Among the lines of the entries below, count those containing the word "fork" and answer with the number only.

☆ ☆ ☆ ☆ ☆ ☆ ☆

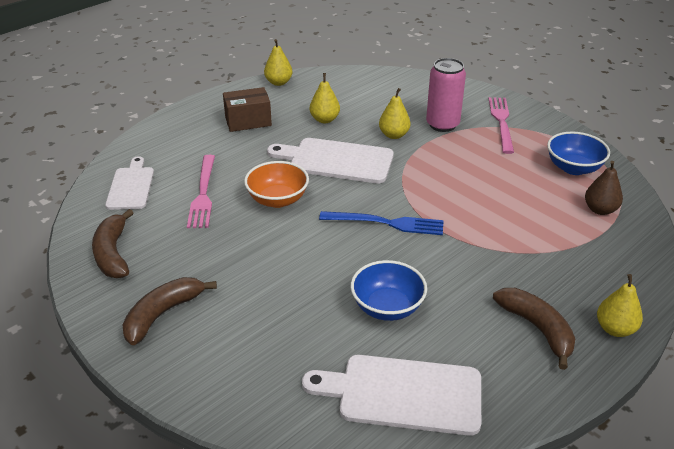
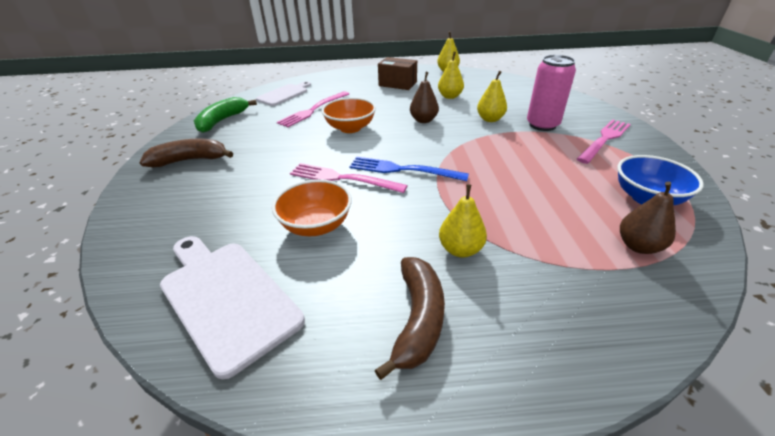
camera: 40 degrees right, 0 degrees up
(113, 253) = (222, 121): brown banana -> green banana
(336, 160) = (423, 120): white cutting board -> brown pear
(348, 256) = (342, 178): none -> pink fork
(386, 223) = (402, 170): blue fork -> blue fork turned 150 degrees clockwise
(387, 307) = (316, 225): blue bowl -> orange bowl
(615, 329) = (510, 378): yellow pear -> yellow pear (460, 249)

☆ ☆ ☆ ☆ ☆ ☆ ☆

Written answer - 2